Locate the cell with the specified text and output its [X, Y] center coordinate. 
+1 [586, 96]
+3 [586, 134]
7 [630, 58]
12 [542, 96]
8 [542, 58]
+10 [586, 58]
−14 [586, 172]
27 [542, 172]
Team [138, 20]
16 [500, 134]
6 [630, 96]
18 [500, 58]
__________________________________________________
_Problem to work on_
Rewrite all of the rows above, swapping "center" for "midpoint" and leaving everything else unchanged.

_Solution for this exercise_
Locate the cell with the specified text and output its [X, Y] midpoint coordinate. 
+1 [586, 96]
+3 [586, 134]
7 [630, 58]
12 [542, 96]
8 [542, 58]
+10 [586, 58]
−14 [586, 172]
27 [542, 172]
Team [138, 20]
16 [500, 134]
6 [630, 96]
18 [500, 58]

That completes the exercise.